> **Task directions**
What do the lines say from the start of the entries through the one containing "The second view lost the purple"? Repeat them exactly.

Recorded data
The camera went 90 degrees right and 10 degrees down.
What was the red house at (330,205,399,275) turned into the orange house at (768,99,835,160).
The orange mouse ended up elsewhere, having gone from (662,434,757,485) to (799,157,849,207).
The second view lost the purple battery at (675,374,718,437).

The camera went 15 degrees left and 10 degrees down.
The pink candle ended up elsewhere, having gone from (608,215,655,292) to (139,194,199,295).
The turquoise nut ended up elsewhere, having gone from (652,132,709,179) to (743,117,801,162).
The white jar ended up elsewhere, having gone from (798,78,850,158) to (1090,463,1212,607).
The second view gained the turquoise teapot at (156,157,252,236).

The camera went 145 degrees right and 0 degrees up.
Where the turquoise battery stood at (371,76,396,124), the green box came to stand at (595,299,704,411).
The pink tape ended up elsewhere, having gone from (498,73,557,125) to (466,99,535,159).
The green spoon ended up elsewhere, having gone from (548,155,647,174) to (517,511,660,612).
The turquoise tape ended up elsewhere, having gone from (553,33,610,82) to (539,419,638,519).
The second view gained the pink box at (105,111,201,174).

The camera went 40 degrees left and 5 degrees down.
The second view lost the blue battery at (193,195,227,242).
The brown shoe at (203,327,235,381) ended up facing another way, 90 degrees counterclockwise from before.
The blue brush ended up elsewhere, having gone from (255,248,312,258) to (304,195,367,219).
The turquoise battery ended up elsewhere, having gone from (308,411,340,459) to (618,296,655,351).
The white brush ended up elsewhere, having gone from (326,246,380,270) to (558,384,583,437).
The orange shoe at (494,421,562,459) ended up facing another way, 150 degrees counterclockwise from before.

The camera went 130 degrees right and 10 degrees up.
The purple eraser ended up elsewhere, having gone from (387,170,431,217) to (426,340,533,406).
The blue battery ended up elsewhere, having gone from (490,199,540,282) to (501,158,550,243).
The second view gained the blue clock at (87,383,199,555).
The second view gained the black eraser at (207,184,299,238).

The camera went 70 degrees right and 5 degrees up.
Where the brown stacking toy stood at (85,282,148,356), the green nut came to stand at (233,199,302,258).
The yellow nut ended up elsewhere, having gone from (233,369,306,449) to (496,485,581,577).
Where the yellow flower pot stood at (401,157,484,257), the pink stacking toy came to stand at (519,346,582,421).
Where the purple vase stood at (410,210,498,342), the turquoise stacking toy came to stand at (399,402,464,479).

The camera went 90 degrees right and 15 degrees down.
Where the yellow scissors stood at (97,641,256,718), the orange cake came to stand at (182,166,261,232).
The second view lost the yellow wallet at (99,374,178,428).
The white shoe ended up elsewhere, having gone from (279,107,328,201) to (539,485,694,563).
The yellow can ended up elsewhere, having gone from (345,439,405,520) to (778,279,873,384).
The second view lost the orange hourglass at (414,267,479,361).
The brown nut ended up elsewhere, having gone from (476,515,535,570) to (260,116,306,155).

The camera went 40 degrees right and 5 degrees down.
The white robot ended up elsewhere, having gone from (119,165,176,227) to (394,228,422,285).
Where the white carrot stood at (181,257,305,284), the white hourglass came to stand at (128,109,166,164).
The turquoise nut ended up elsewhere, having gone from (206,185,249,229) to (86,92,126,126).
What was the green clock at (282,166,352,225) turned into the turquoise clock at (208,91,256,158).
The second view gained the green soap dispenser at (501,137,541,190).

> **Written answer**
The camera went 90 degrees right and 10 degrees down.
What was the red house at (330,205,399,275) turned into the orange house at (768,99,835,160).
The orange mouse ended up elsewhere, having gone from (662,434,757,485) to (799,157,849,207).
The second view lost the purple battery at (675,374,718,437).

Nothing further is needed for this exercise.